Retype the line where "grey toothbrush: 3 -> 0" appears and each line that follows it down to the last line of the records below. Leave the pictures out.

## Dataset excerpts

════════════════════

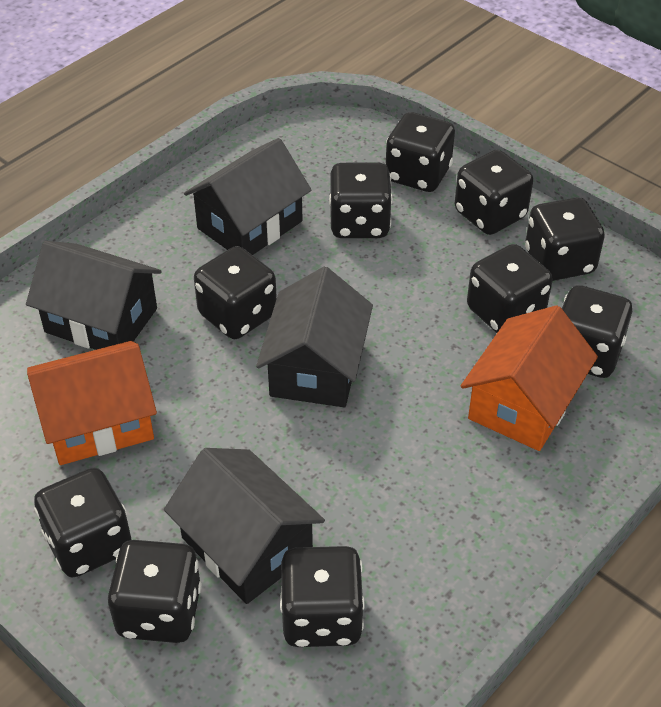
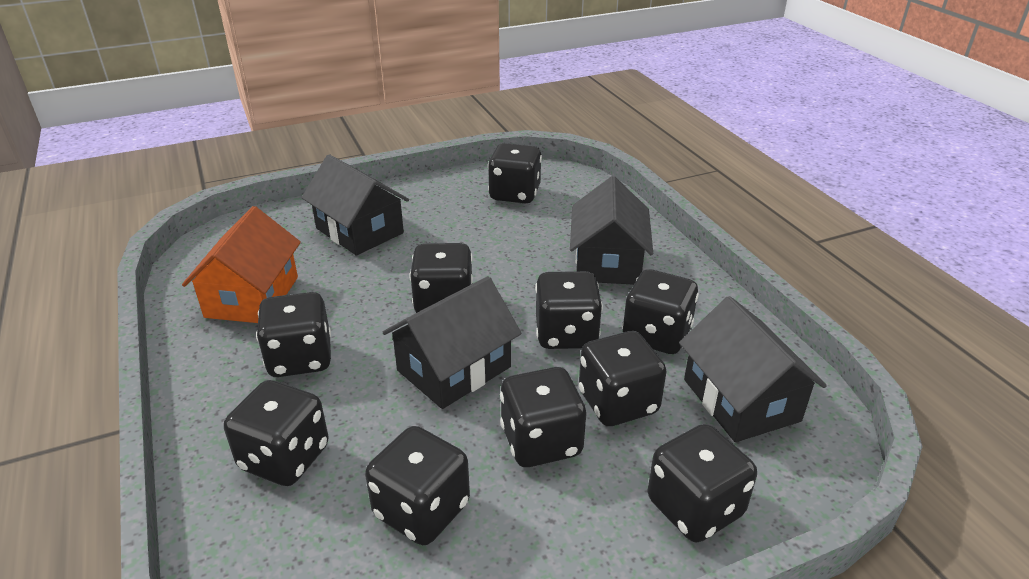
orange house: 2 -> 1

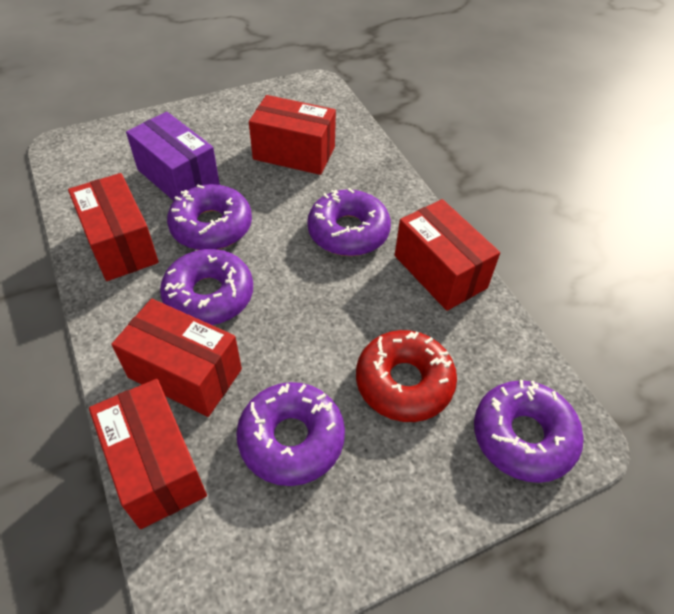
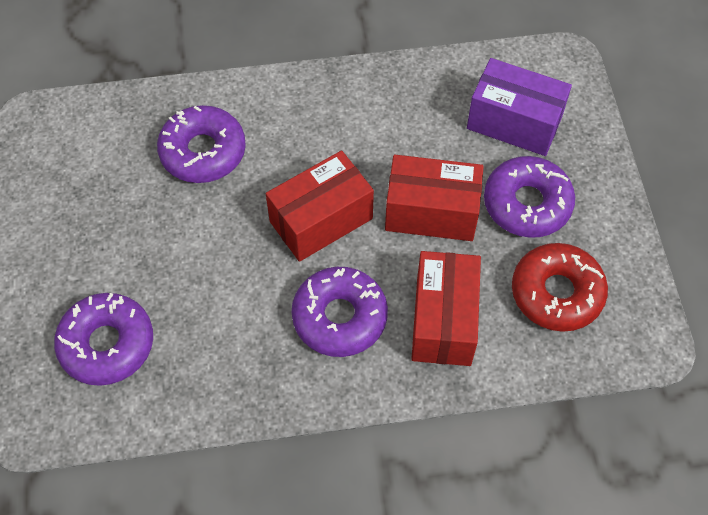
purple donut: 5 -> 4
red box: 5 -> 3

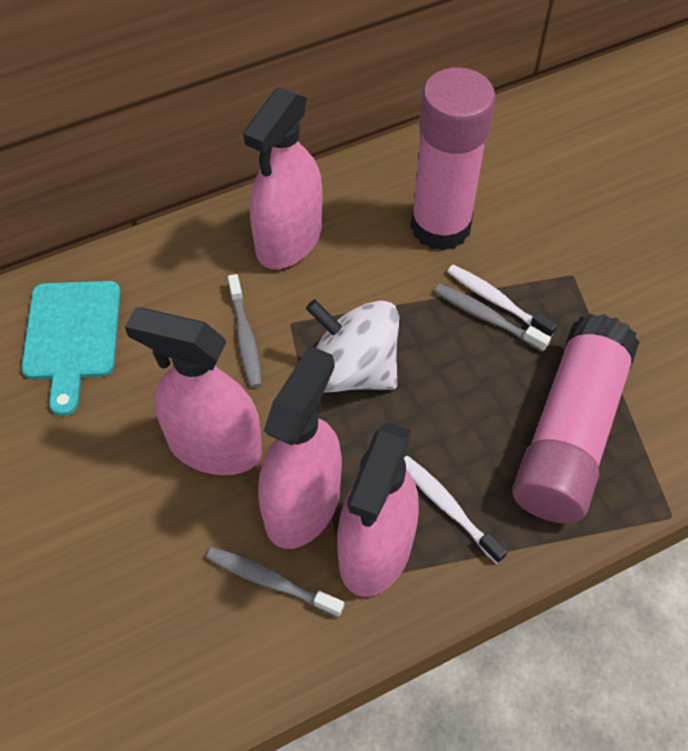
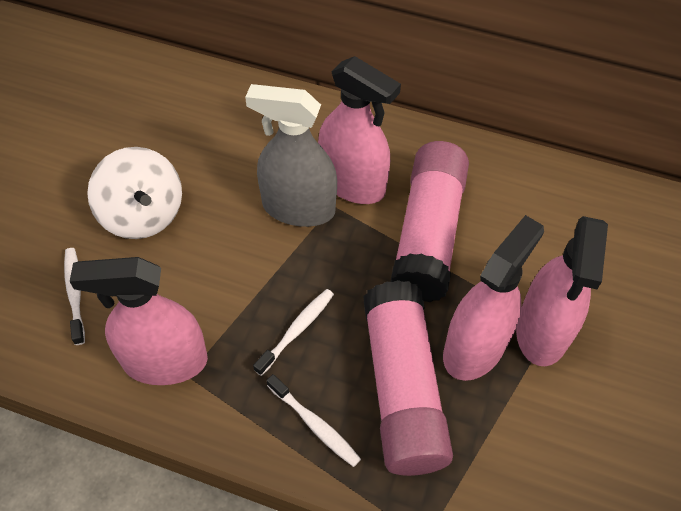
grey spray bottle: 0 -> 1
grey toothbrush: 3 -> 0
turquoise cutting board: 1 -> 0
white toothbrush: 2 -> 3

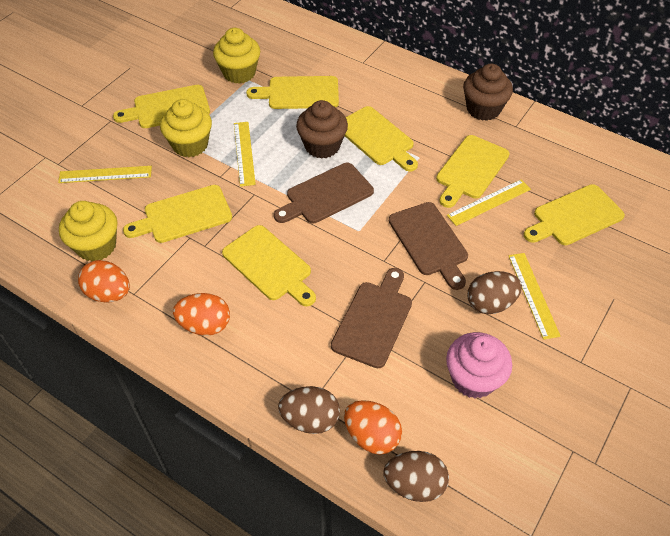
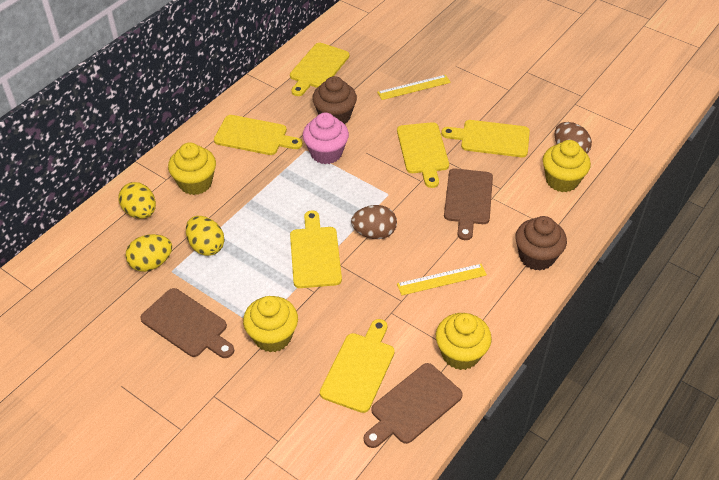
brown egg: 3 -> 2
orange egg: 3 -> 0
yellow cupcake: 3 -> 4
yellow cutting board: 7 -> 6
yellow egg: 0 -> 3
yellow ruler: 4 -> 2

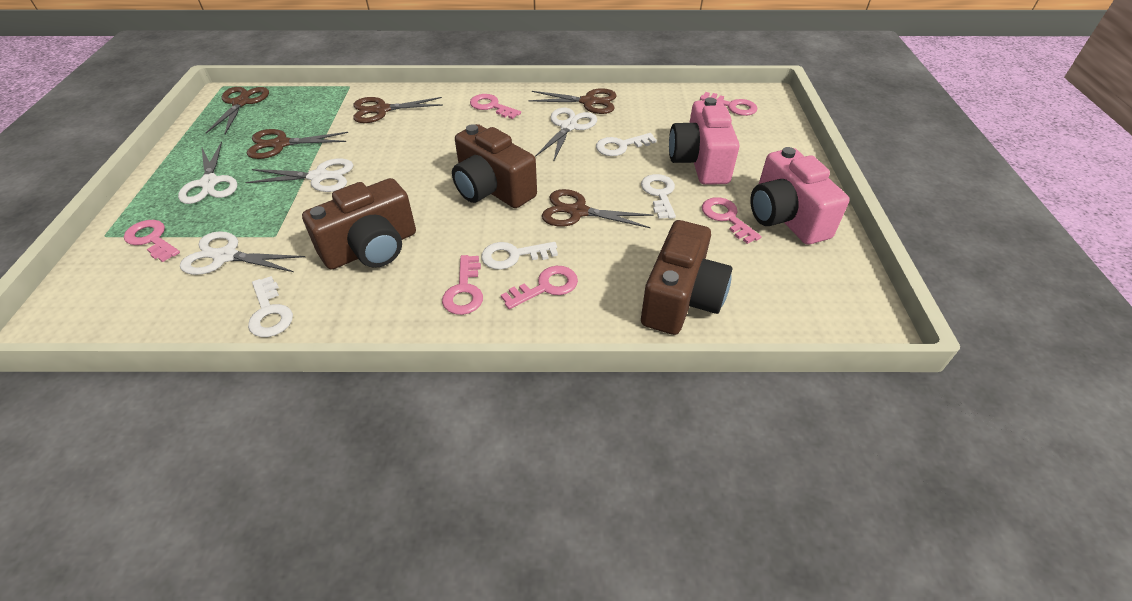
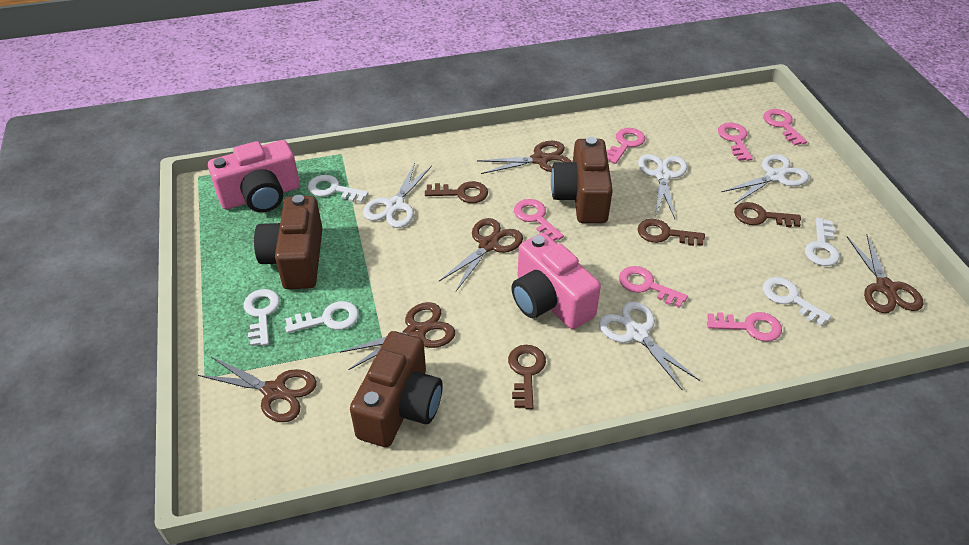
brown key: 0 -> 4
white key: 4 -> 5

════════════════════

## Solution for this exercise
grey toothbrush: 3 -> 0
turquoise cutting board: 1 -> 0
white toothbrush: 2 -> 3

brown egg: 3 -> 2
orange egg: 3 -> 0
yellow cupcake: 3 -> 4
yellow cutting board: 7 -> 6
yellow egg: 0 -> 3
yellow ruler: 4 -> 2

brown key: 0 -> 4
white key: 4 -> 5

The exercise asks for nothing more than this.